» Task to carry out
Collect all lines below with the string "plate".

» Exercise data

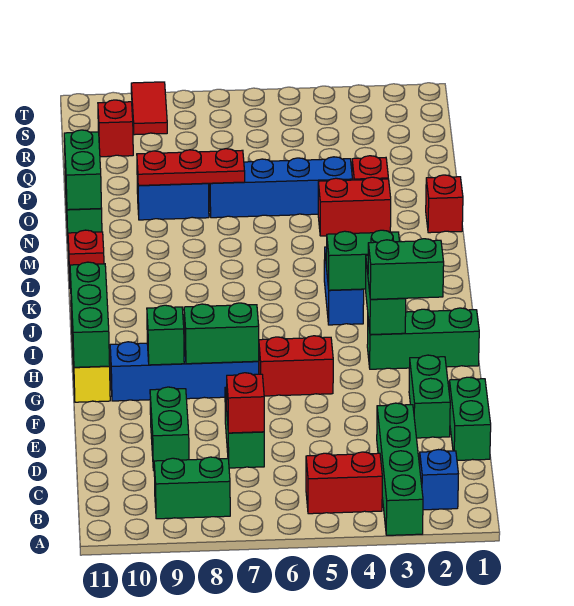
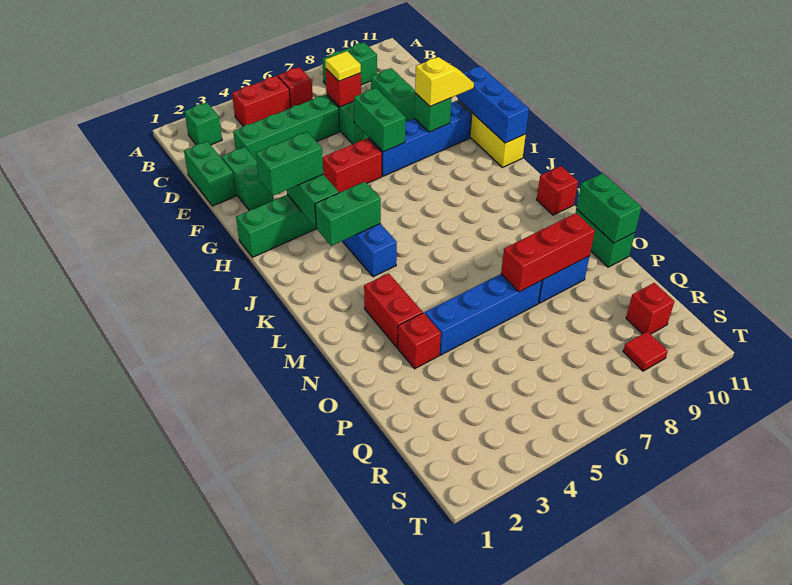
green brick A3:D3 level 1 -> green brick D3:D6 level 1
blue brick B2 level 1 -> green brick B2 level 1
none -> yellow tile D7 level 3
green brick G7:G8 level 2 -> green brick F7:G7 level 2
none -> yellow slope G9:G10 level 3 top 9
green brick G11:I11 level 2 -> blue brick G11:I11 level 2
red brick N1 level 1 -> red brick B6 level 1
red brick N3:N4 level 1 -> red brick M3:N3 level 1
red plate O7:O9 level 2 -> red brick O7:O9 level 2
red tile S9:T9 level 1 -> red tile S9 level 1

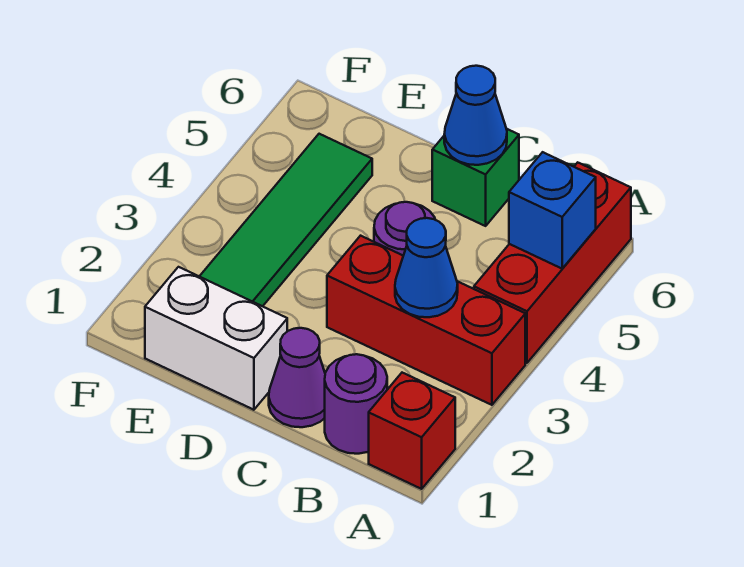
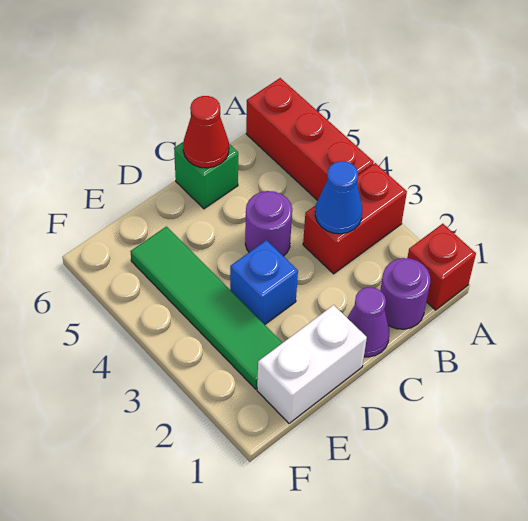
red brick A3:C3 level 1 -> red brick A3:B3 level 1
blue brick A5 level 2 -> blue brick D3 level 1
blue cone C6 level 2 -> red cone C6 level 2

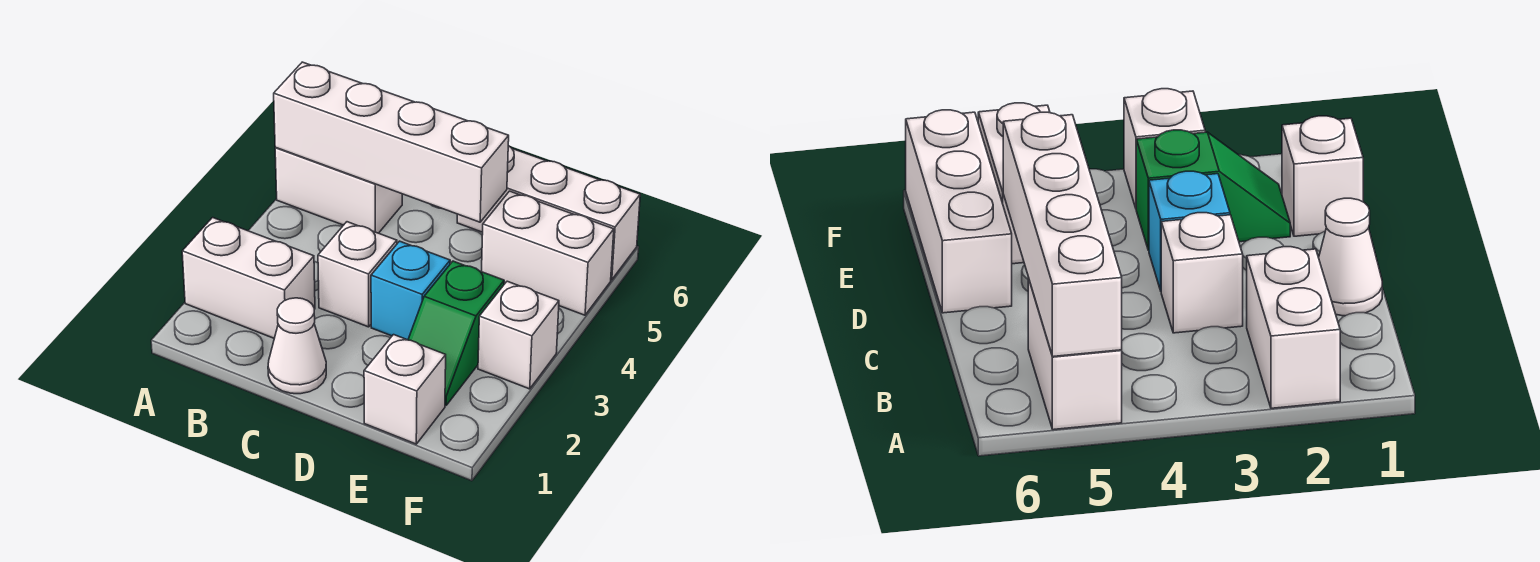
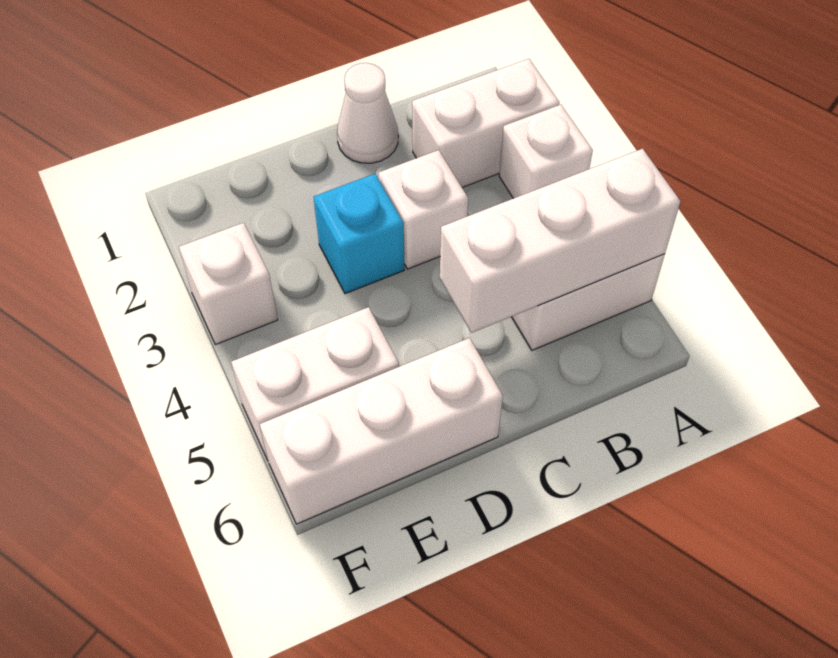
white brick A5:D5 level 2 -> white brick A5:C5 level 2
white brick E1 level 1 -> white brick A3 level 1
green slope E2:E3 level 1 top 3 -> none

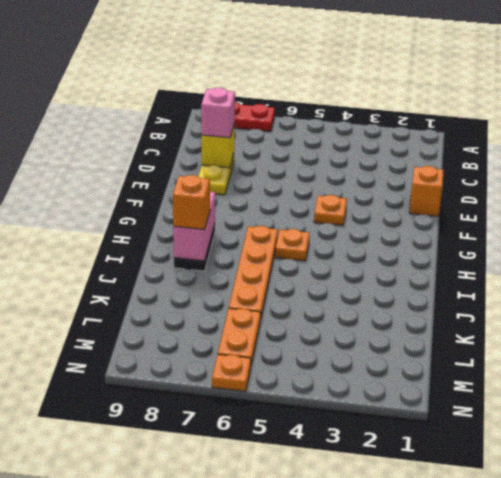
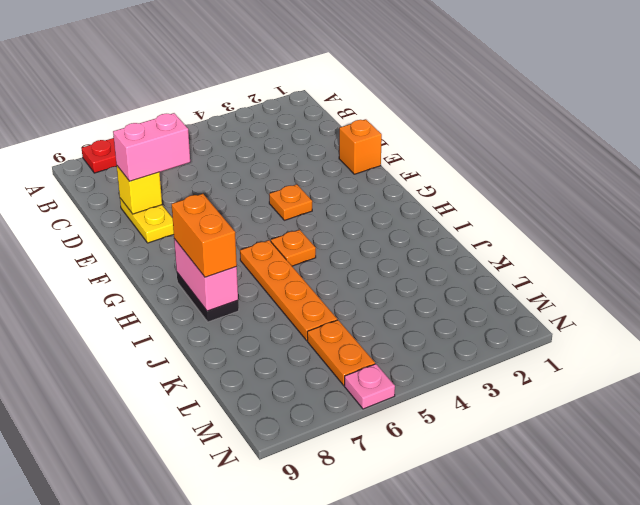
pink brick D8 level 3 -> pink brick D7:D8 level 3
orange brick I8 level 3 -> orange brick H8:I8 level 3
orange plate N6 level 1 -> pink plate N6 level 1

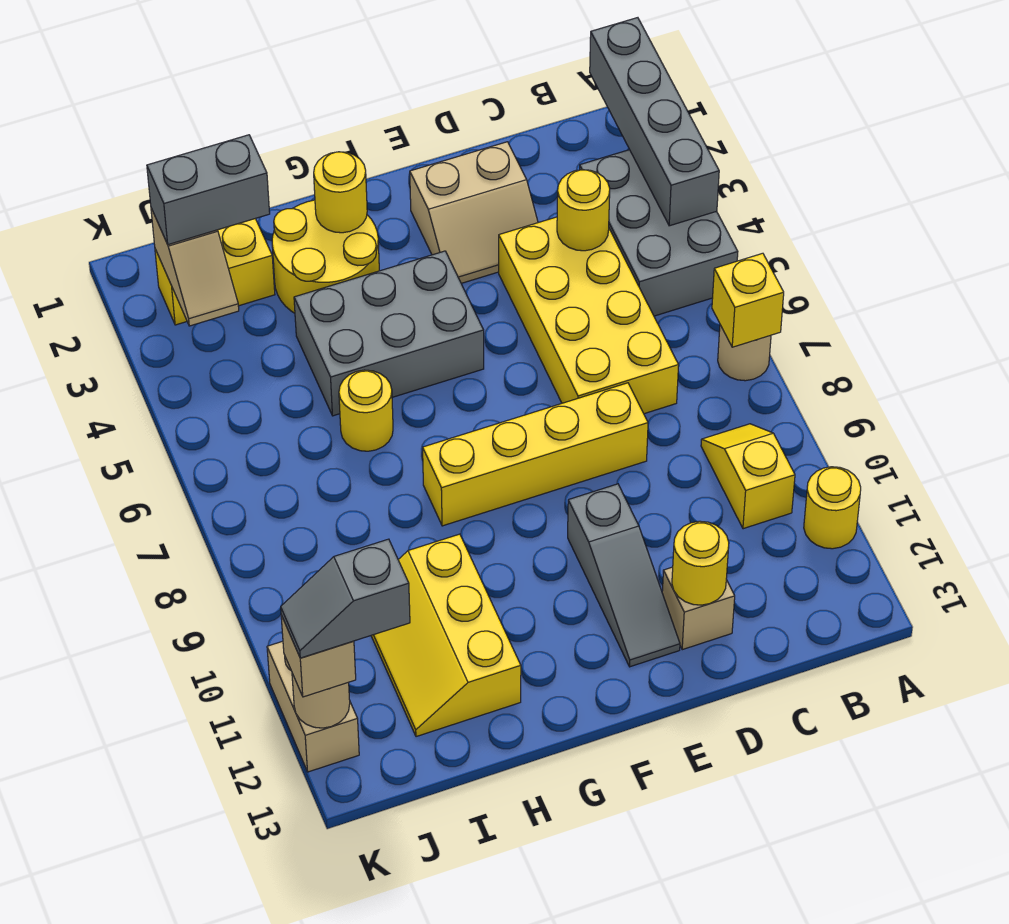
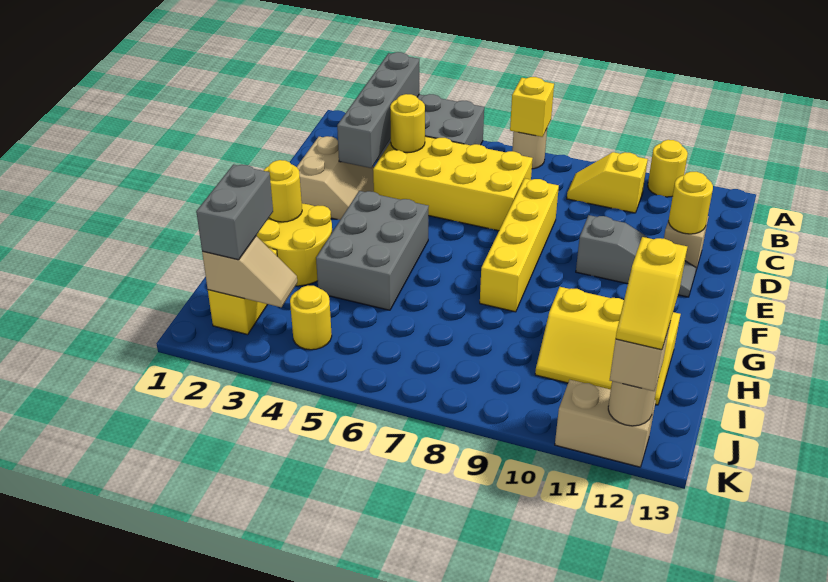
grey brick A1:A4 level 2 -> grey brick A3:D3 level 2
yellow round brick H6 level 1 -> yellow round brick J4 level 1
grey slope J12:K12 level 4 top J -> yellow slope J12:K12 level 4 top J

» Exercise response
red plate O7:O9 level 2 -> red brick O7:O9 level 2
orange plate N6 level 1 -> pink plate N6 level 1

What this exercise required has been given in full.